━━ Record excerpts ━━
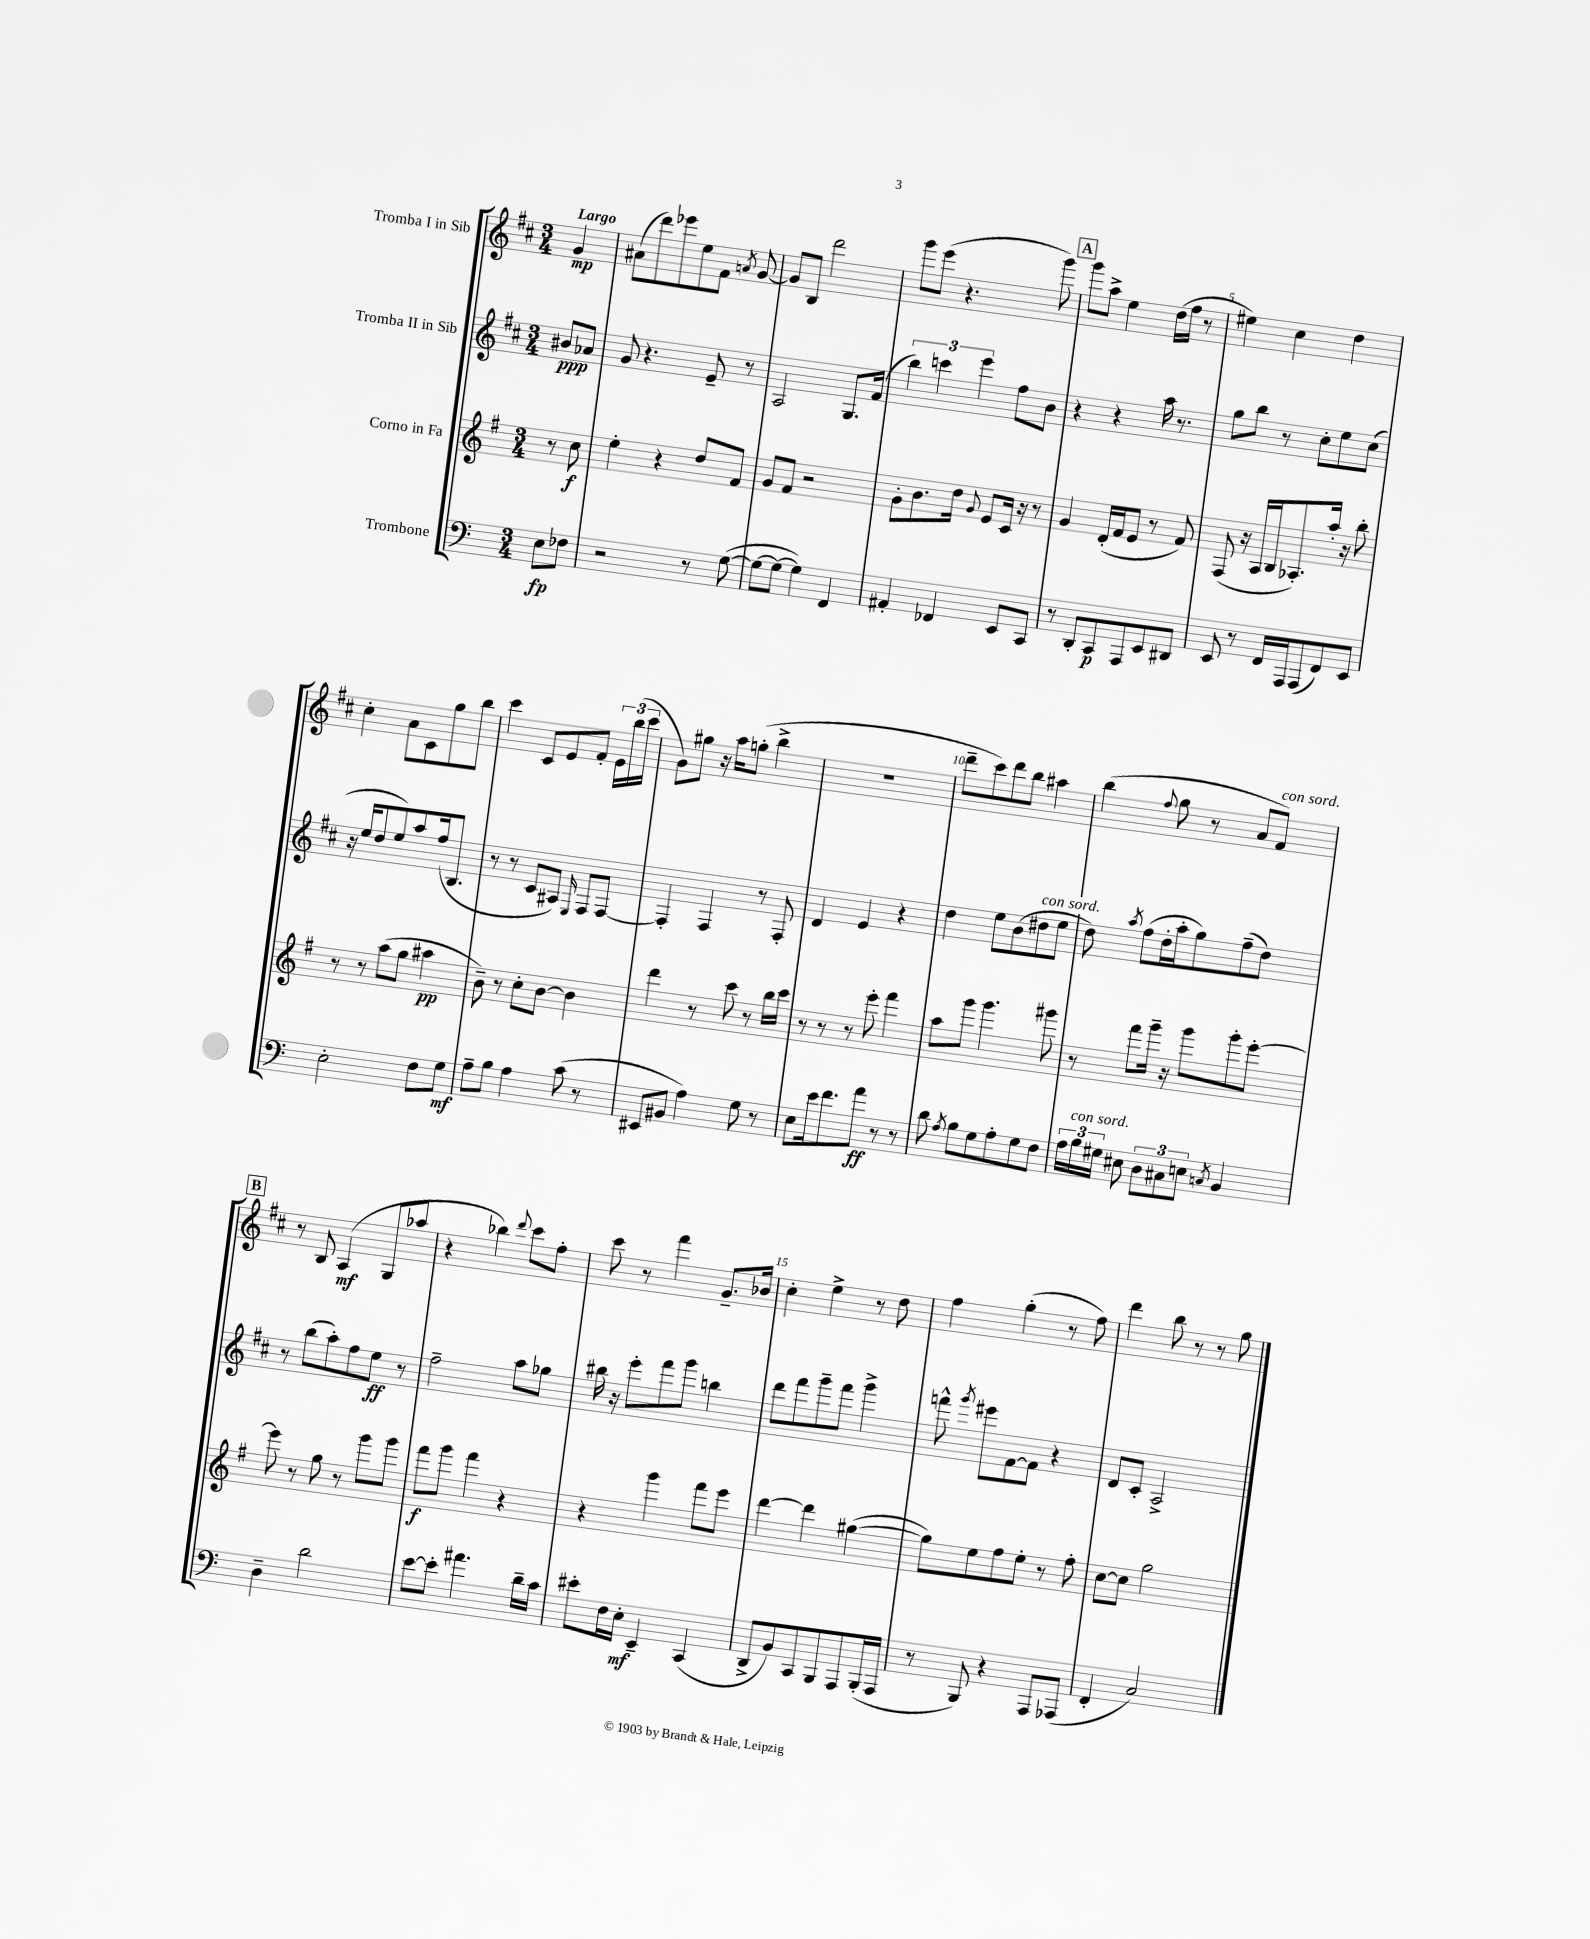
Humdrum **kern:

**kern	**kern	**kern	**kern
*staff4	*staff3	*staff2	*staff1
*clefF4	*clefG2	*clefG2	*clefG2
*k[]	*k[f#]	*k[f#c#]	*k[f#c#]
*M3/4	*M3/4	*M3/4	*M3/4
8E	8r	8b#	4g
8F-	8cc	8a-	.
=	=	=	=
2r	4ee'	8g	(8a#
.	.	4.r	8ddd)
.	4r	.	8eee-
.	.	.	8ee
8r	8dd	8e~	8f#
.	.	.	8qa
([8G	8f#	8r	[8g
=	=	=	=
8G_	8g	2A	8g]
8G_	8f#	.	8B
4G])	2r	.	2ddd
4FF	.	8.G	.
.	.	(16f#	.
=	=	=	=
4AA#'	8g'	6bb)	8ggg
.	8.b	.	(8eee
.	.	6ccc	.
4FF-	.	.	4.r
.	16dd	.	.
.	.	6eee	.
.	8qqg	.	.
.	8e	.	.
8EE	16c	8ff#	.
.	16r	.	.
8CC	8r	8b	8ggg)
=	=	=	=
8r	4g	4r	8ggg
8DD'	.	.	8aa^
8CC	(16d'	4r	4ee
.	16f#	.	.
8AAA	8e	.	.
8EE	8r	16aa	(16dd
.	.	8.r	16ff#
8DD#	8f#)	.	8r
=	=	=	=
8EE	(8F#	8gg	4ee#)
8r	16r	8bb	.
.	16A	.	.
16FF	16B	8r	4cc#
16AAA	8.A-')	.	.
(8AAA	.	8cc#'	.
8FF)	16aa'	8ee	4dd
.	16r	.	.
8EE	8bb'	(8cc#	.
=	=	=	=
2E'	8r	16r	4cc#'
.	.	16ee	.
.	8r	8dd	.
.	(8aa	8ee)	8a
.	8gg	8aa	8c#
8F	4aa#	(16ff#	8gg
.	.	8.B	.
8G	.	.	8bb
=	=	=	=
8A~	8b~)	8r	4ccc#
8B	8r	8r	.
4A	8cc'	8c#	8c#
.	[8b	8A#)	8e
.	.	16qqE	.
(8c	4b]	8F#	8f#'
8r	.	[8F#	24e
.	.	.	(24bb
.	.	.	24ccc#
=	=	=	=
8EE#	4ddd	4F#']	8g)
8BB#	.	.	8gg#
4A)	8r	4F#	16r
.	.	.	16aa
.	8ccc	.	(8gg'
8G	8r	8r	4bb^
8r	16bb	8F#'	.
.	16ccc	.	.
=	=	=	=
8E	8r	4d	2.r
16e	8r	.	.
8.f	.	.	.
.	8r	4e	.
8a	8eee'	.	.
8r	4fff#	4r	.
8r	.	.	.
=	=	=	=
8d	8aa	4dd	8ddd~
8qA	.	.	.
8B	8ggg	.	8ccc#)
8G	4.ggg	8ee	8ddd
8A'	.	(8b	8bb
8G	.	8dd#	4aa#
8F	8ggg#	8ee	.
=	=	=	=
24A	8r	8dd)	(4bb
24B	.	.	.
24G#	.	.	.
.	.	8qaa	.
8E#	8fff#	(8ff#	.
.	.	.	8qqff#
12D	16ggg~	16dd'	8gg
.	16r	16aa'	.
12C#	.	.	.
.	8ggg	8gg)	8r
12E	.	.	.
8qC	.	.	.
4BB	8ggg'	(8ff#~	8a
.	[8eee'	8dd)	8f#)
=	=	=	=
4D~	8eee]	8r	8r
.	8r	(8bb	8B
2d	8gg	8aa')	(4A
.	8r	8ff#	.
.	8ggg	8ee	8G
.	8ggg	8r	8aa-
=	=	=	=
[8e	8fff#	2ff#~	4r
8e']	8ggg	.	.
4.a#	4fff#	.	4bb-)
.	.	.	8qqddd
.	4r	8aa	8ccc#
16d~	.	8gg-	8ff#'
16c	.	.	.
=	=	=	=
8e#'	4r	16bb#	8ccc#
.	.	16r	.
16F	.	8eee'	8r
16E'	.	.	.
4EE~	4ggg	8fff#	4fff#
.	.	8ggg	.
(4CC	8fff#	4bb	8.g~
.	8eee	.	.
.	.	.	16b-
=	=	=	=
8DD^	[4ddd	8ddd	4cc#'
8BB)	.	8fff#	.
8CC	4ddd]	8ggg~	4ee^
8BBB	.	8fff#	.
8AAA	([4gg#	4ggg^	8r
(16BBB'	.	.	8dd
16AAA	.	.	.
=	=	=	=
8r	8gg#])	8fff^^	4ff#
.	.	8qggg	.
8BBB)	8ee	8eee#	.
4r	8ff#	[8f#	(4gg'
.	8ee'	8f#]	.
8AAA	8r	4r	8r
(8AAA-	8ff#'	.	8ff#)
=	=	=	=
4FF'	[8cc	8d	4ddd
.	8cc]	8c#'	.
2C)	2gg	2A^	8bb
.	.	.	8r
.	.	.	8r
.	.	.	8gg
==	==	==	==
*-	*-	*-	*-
━━━
━━ Record excerpts ━━
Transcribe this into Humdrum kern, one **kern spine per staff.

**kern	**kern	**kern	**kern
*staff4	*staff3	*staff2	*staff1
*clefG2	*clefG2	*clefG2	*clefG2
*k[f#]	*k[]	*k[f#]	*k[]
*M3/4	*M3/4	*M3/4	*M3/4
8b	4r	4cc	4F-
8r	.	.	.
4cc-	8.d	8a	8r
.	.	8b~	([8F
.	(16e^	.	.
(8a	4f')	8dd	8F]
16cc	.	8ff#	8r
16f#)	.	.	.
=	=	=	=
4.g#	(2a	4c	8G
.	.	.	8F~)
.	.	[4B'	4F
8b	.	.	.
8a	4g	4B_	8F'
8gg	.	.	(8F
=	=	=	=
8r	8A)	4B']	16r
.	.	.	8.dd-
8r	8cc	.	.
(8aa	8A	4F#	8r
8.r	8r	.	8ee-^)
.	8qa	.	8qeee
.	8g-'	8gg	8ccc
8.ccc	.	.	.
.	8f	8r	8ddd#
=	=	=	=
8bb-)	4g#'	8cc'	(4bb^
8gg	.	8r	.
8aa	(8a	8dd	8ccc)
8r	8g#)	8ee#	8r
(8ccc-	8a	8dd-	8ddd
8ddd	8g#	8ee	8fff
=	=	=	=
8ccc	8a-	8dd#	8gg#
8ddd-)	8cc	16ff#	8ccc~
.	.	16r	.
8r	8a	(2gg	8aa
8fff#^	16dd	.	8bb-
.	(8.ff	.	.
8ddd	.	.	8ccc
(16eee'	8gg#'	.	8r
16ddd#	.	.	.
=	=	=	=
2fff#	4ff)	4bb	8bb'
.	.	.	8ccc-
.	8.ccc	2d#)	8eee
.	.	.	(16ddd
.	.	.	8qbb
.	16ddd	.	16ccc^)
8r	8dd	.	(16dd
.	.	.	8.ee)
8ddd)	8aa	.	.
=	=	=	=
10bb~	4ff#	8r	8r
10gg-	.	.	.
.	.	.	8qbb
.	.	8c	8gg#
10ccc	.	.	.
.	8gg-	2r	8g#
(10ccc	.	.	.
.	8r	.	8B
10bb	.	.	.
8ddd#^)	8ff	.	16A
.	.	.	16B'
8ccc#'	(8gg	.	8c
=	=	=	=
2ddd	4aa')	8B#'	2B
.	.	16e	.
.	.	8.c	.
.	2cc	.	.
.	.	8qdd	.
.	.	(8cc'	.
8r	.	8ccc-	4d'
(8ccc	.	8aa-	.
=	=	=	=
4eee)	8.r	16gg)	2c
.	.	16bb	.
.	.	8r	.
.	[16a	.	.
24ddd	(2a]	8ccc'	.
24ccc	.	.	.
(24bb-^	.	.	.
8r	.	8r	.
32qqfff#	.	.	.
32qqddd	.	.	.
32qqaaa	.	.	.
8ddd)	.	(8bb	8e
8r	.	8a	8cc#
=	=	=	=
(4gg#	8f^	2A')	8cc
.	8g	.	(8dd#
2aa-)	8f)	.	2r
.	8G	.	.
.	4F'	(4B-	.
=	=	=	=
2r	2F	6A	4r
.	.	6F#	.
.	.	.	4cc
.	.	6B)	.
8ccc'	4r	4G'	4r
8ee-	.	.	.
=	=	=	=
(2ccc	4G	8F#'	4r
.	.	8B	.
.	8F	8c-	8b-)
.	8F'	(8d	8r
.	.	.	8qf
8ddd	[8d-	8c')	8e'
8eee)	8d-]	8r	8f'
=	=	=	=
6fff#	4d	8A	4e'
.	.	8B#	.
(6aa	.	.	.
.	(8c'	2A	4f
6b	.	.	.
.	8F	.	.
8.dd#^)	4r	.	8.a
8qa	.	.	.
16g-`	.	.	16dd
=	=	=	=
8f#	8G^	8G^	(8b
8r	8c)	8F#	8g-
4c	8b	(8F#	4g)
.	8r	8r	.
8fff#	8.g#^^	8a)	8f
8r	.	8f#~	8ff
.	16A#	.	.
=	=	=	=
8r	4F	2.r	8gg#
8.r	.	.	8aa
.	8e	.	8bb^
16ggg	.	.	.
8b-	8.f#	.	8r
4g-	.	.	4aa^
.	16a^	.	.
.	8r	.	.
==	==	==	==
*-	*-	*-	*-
━━━
### Written exercise:
Return each line from the entries above that contains the string "Humdrum". Case matters.

### Answer to this exercise:
Humdrum **kern:
Transcribe this into Humdrum kern, one **kern spine per staff.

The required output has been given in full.